- _What is being asked_: Only a single number is expected: how many lines of the data hold the word "none".

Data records
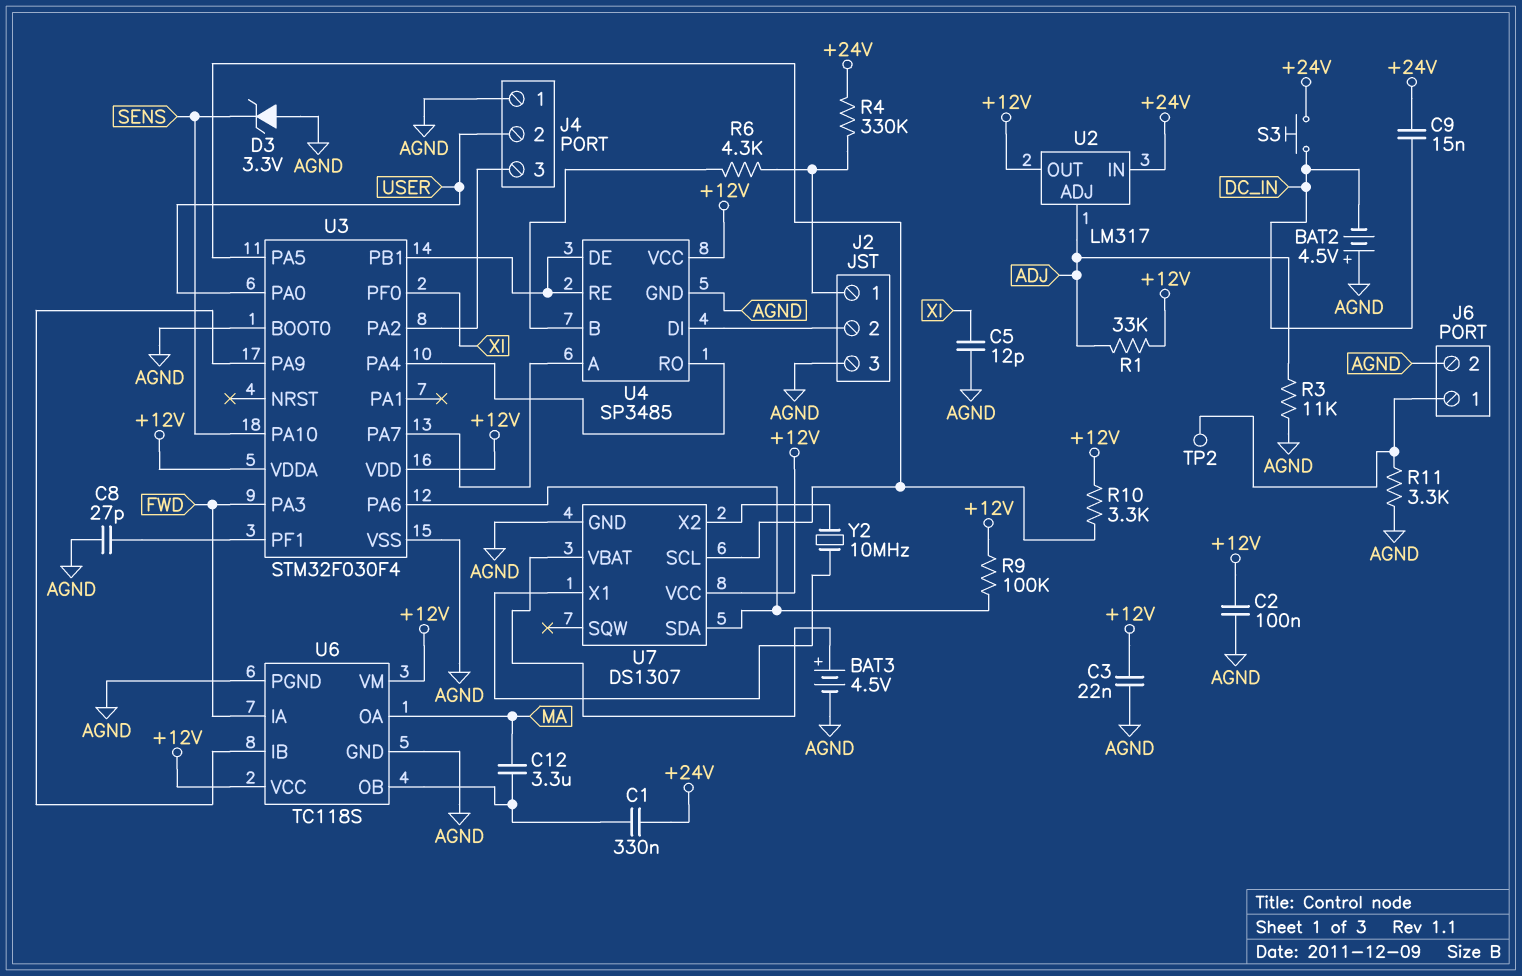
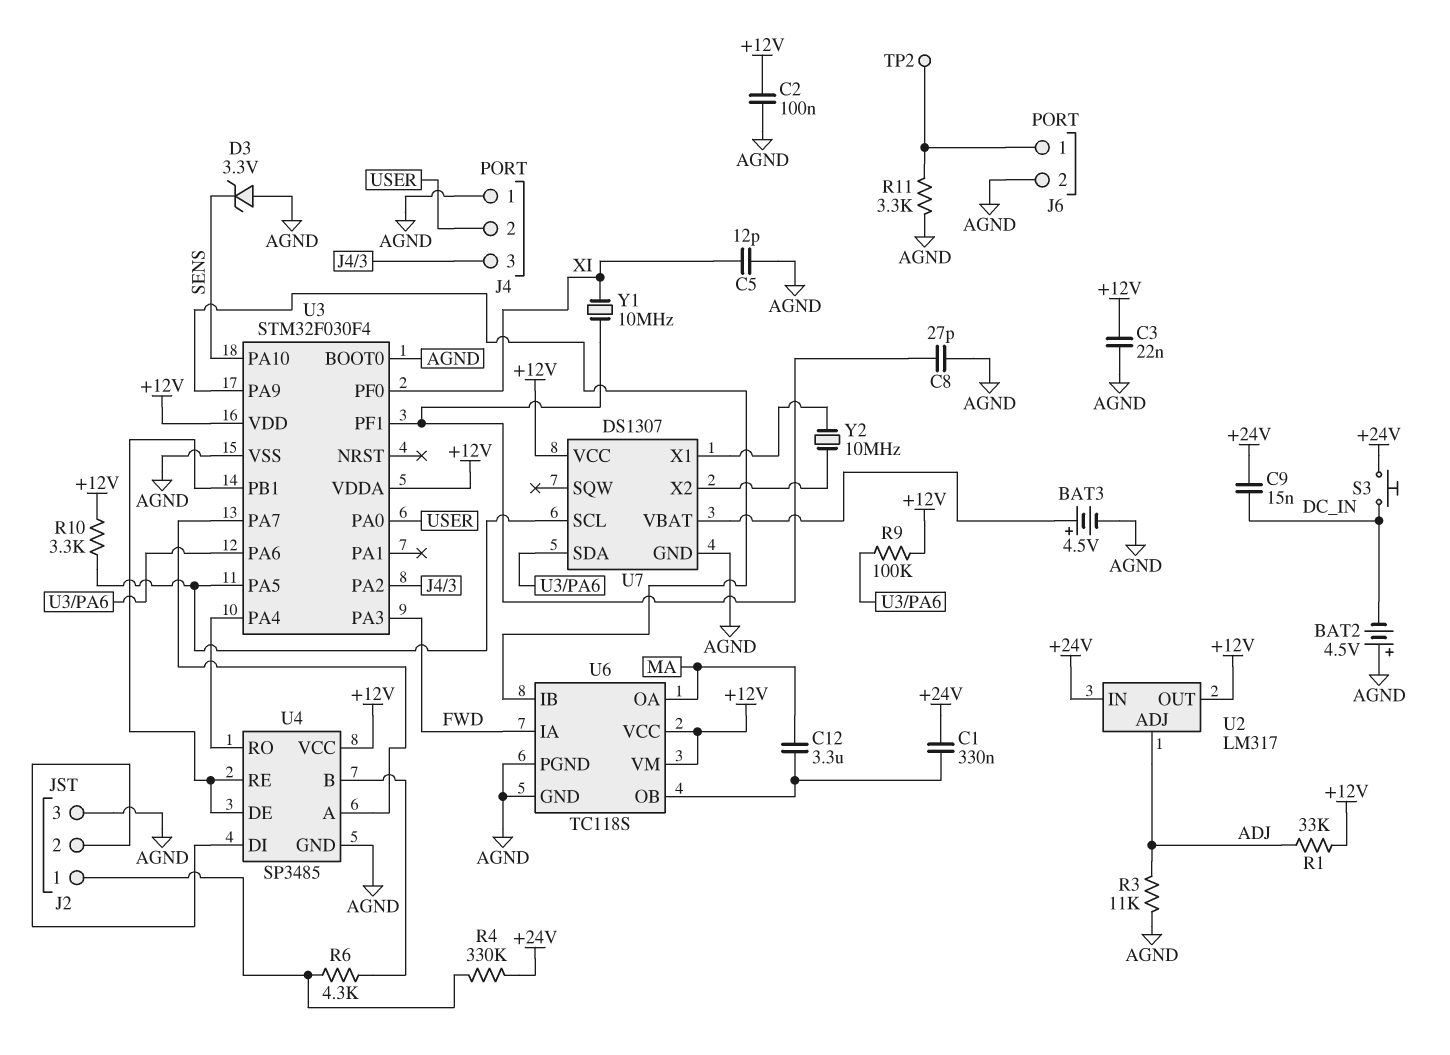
Y1: none -> 10MHz (U3/PF1, XI)

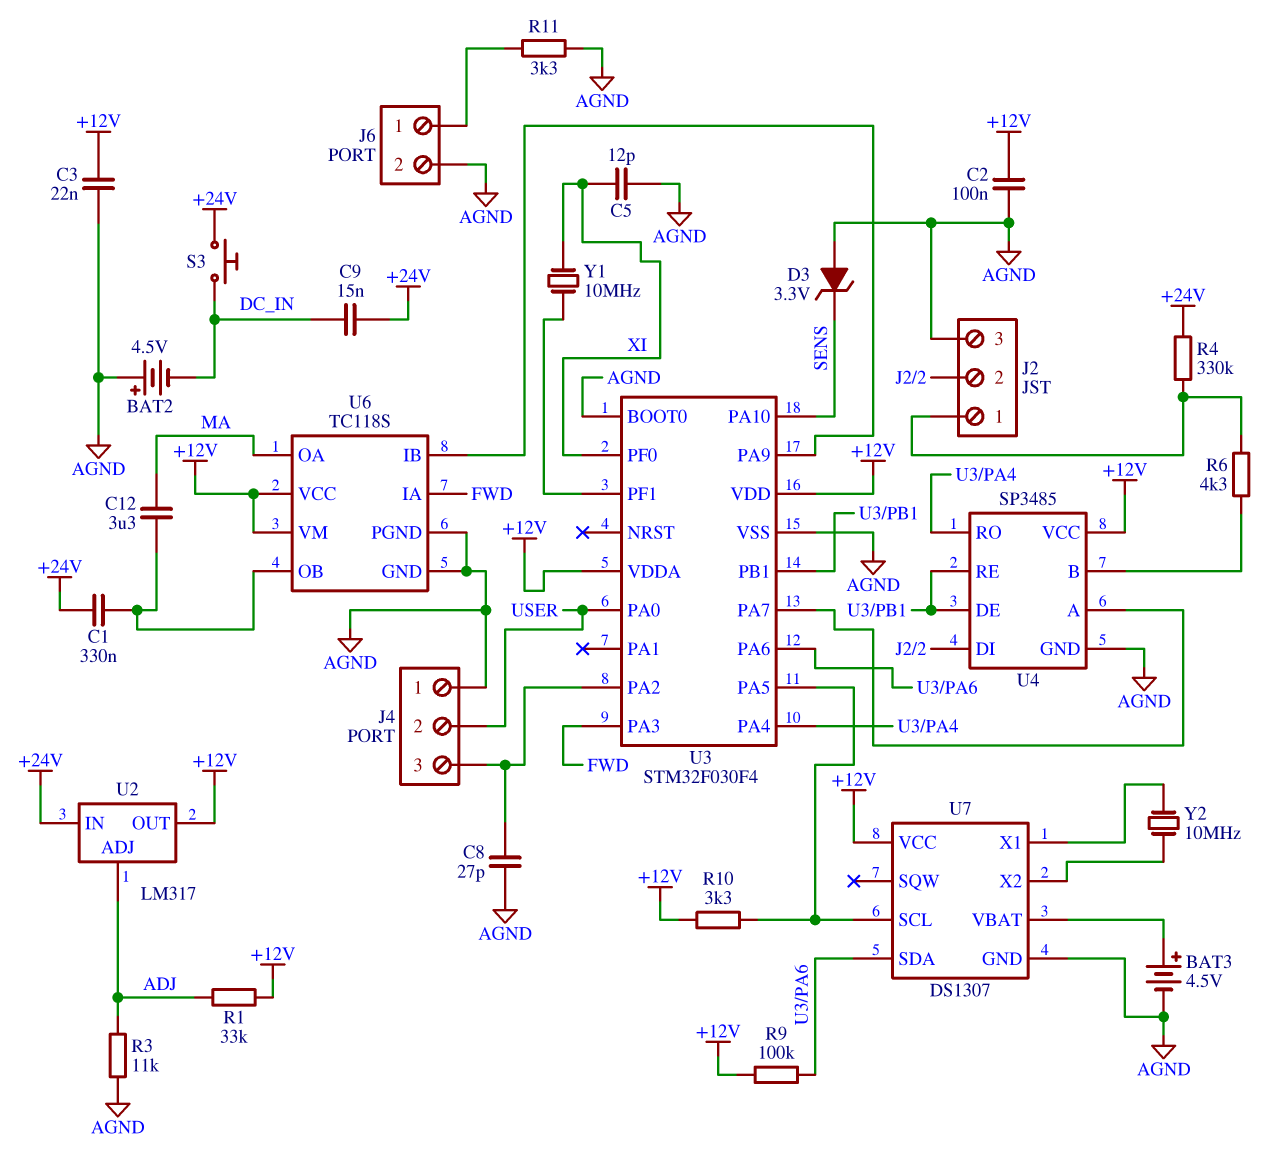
C8: 27pF (AGND, U3/PF1) -> 27pF (AGND, J4/3)
TP2: test point (J6/1) -> none

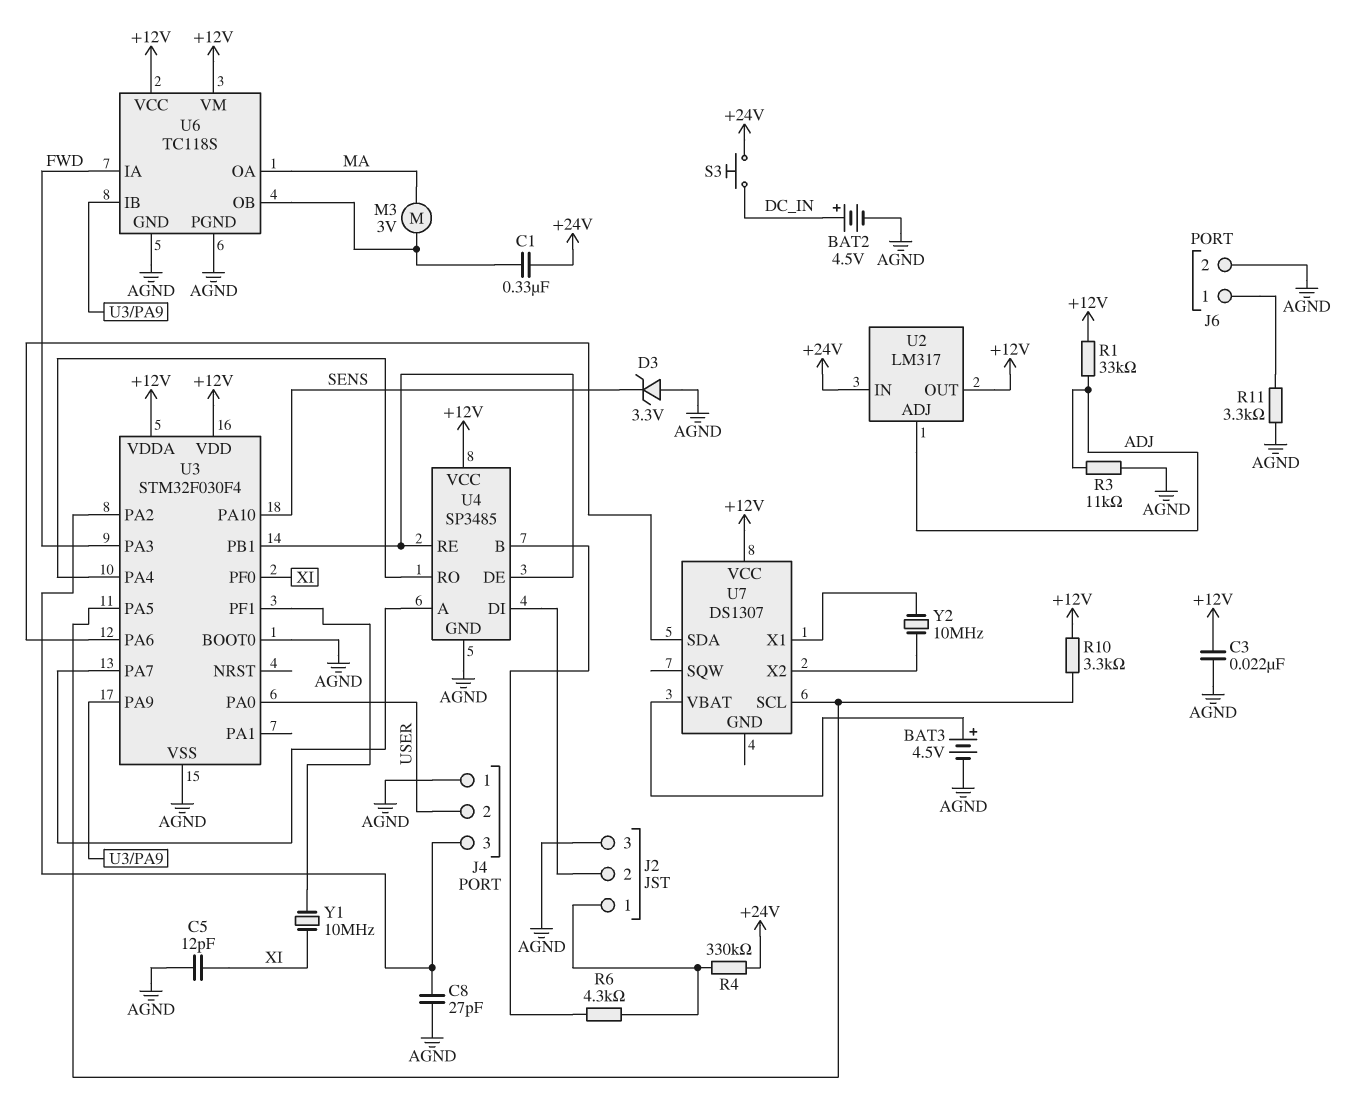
BAT2: 4.5V (plus AGND, minus DC_IN) -> 4.5V (plus DC_IN, minus AGND)
C2: 100nF (+12V, AGND) -> none
C9: 15nF (+24V, DC_IN) -> none
C12: 3.3uF (MA, U6/OB) -> none
M3: none -> motor 3V (MA, U6/OB)
R9: 100k (+12V, U3/PA6) -> none
U7 pin GND: AGND -> none

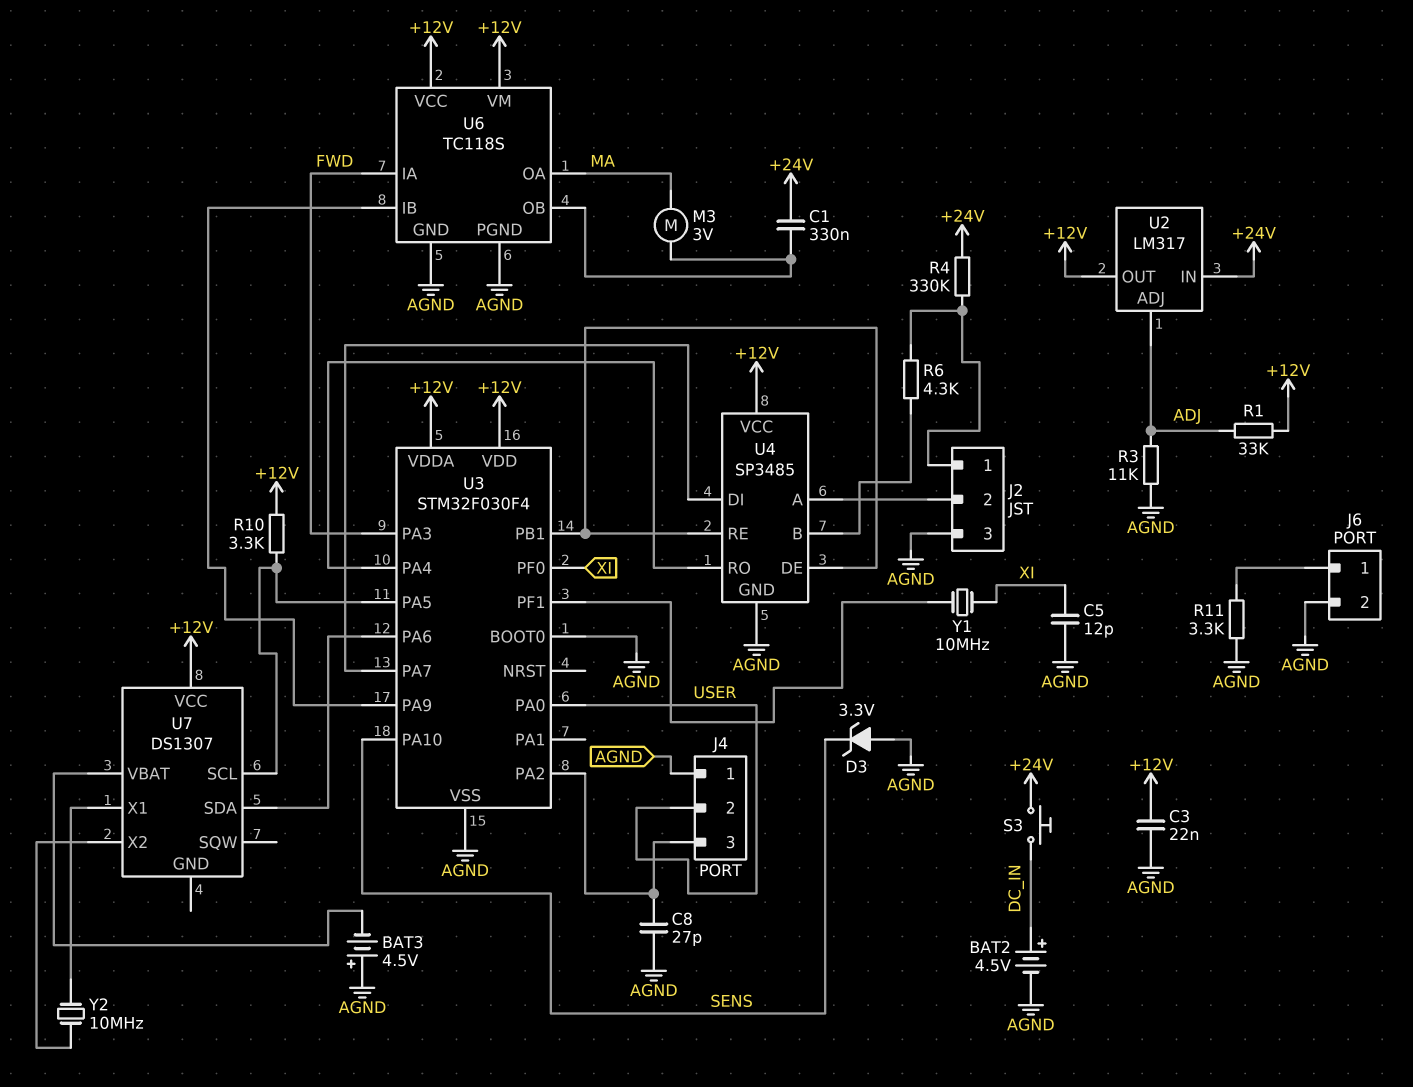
BAT3: 4.5V (plus U7/VBAT, minus AGND) -> 4.5V (plus AGND, minus U7/VBAT)
U4 pin A: U3/PA7 -> J2/2
U4 pin DI: J2/2 -> U3/PA7

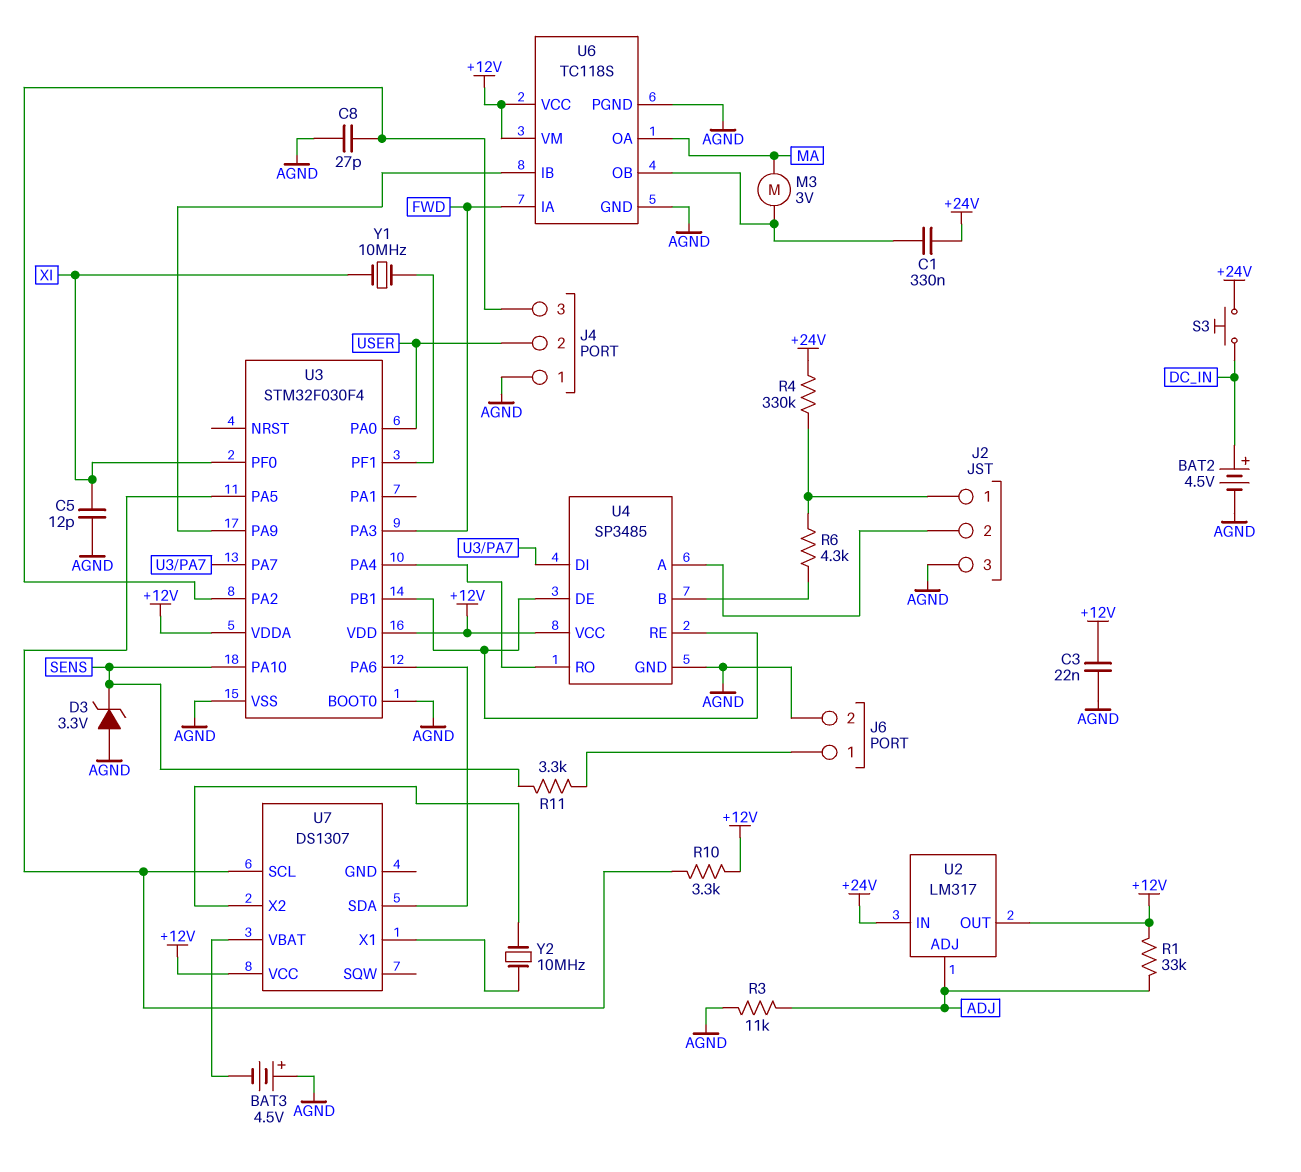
R11: 3.3k (AGND, J6/1) -> 3.3k (J6/1, SENS)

- _Solved problem_: 8